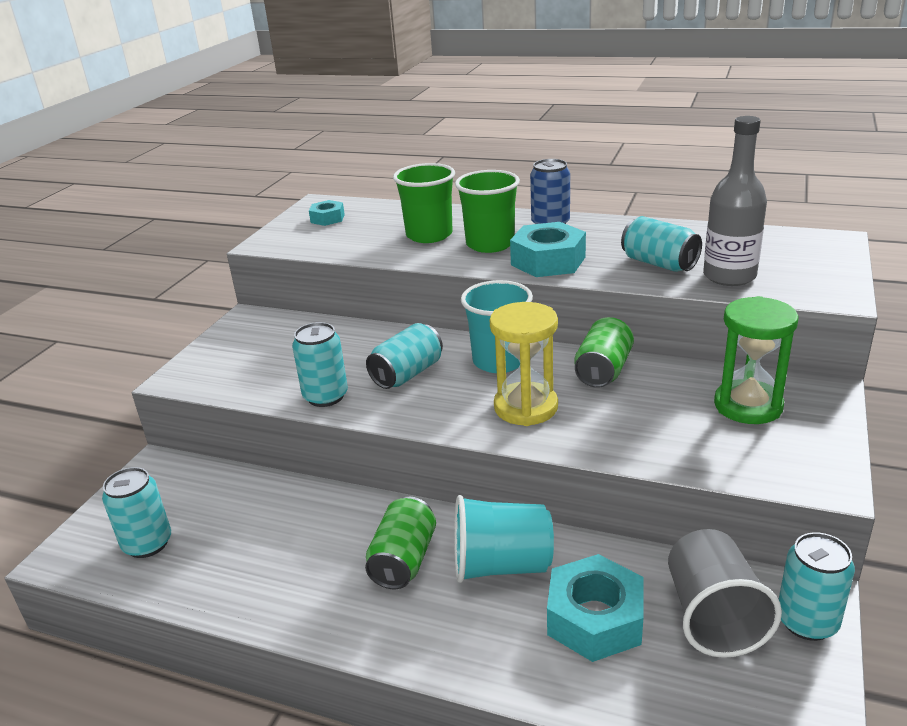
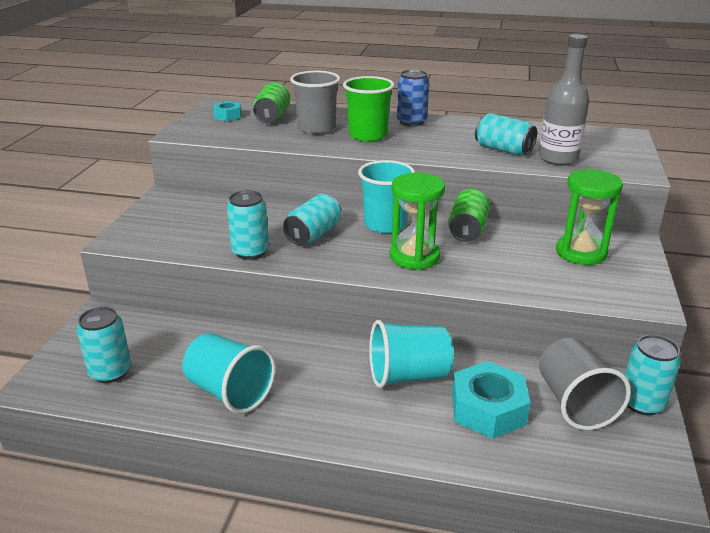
camera: 10 degrees left, 0 degrees up
(278, 577) = (229, 392): none -> turquoise cup
(403, 560) = (330, 375): green can -> green can (272, 117)
(429, 235) = (316, 129): green cup -> grey cup
(526, 407) = (414, 257): yellow hourglass -> green hourglass
(548, 261) = (417, 147): turquoise nut -> none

-=-=-

Each line above is to be repeated exactly as written; no picture is carried over.

* RESPONSE TO THIS EXERCISE:
camera: 10 degrees left, 0 degrees up
(278, 577) = (229, 392): none -> turquoise cup
(403, 560) = (330, 375): green can -> green can (272, 117)
(429, 235) = (316, 129): green cup -> grey cup
(526, 407) = (414, 257): yellow hourglass -> green hourglass
(548, 261) = (417, 147): turquoise nut -> none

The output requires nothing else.